To do → The expected output is a verbatim reprint of the lines from the beginning of the data that follows through the line that contains "purple can: 4 -> 8".

....

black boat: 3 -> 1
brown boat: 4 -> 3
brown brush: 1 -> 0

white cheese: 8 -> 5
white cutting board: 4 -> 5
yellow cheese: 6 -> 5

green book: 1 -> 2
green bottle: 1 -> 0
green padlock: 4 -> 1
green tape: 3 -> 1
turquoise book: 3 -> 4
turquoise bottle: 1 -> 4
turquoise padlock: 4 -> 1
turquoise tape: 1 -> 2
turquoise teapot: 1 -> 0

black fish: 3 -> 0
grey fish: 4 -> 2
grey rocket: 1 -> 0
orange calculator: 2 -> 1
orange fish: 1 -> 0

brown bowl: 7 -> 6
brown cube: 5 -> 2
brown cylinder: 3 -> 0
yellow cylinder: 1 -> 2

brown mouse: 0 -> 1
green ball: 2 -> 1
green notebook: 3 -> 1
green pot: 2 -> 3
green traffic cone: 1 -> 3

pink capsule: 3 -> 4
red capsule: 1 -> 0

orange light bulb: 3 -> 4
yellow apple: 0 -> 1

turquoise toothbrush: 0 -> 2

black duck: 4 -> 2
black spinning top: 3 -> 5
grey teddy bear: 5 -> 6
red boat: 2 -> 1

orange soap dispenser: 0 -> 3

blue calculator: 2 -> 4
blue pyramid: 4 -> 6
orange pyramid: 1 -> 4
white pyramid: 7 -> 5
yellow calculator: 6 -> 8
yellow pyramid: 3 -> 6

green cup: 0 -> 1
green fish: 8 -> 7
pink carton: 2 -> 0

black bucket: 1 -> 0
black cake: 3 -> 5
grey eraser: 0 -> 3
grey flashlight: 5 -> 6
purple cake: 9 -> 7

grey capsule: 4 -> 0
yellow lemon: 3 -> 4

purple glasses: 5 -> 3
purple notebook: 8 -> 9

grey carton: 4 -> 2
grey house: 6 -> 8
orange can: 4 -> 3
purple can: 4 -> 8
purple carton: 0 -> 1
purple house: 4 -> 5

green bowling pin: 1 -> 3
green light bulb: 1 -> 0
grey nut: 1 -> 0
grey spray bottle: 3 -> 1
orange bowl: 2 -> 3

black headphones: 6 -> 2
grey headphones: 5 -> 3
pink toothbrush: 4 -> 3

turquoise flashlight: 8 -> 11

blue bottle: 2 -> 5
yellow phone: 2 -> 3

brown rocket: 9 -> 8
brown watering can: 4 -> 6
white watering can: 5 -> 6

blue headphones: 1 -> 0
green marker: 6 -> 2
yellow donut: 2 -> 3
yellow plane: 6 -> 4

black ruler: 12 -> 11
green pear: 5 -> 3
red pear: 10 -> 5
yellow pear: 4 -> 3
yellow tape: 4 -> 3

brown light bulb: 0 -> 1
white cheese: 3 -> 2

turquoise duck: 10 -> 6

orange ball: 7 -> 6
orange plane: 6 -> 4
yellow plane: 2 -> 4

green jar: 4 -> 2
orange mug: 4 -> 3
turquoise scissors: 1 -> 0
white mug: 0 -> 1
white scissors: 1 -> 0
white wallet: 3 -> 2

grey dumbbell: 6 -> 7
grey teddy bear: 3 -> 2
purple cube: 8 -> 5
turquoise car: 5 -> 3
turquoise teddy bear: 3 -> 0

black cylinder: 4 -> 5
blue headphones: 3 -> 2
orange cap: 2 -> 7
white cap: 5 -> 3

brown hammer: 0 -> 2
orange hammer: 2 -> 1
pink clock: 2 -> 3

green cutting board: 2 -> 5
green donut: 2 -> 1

....

Task answer →
black boat: 3 -> 1
brown boat: 4 -> 3
brown brush: 1 -> 0

white cheese: 8 -> 5
white cutting board: 4 -> 5
yellow cheese: 6 -> 5

green book: 1 -> 2
green bottle: 1 -> 0
green padlock: 4 -> 1
green tape: 3 -> 1
turquoise book: 3 -> 4
turquoise bottle: 1 -> 4
turquoise padlock: 4 -> 1
turquoise tape: 1 -> 2
turquoise teapot: 1 -> 0

black fish: 3 -> 0
grey fish: 4 -> 2
grey rocket: 1 -> 0
orange calculator: 2 -> 1
orange fish: 1 -> 0

brown bowl: 7 -> 6
brown cube: 5 -> 2
brown cylinder: 3 -> 0
yellow cylinder: 1 -> 2

brown mouse: 0 -> 1
green ball: 2 -> 1
green notebook: 3 -> 1
green pot: 2 -> 3
green traffic cone: 1 -> 3

pink capsule: 3 -> 4
red capsule: 1 -> 0

orange light bulb: 3 -> 4
yellow apple: 0 -> 1

turquoise toothbrush: 0 -> 2

black duck: 4 -> 2
black spinning top: 3 -> 5
grey teddy bear: 5 -> 6
red boat: 2 -> 1

orange soap dispenser: 0 -> 3

blue calculator: 2 -> 4
blue pyramid: 4 -> 6
orange pyramid: 1 -> 4
white pyramid: 7 -> 5
yellow calculator: 6 -> 8
yellow pyramid: 3 -> 6

green cup: 0 -> 1
green fish: 8 -> 7
pink carton: 2 -> 0

black bucket: 1 -> 0
black cake: 3 -> 5
grey eraser: 0 -> 3
grey flashlight: 5 -> 6
purple cake: 9 -> 7

grey capsule: 4 -> 0
yellow lemon: 3 -> 4

purple glasses: 5 -> 3
purple notebook: 8 -> 9

grey carton: 4 -> 2
grey house: 6 -> 8
orange can: 4 -> 3
purple can: 4 -> 8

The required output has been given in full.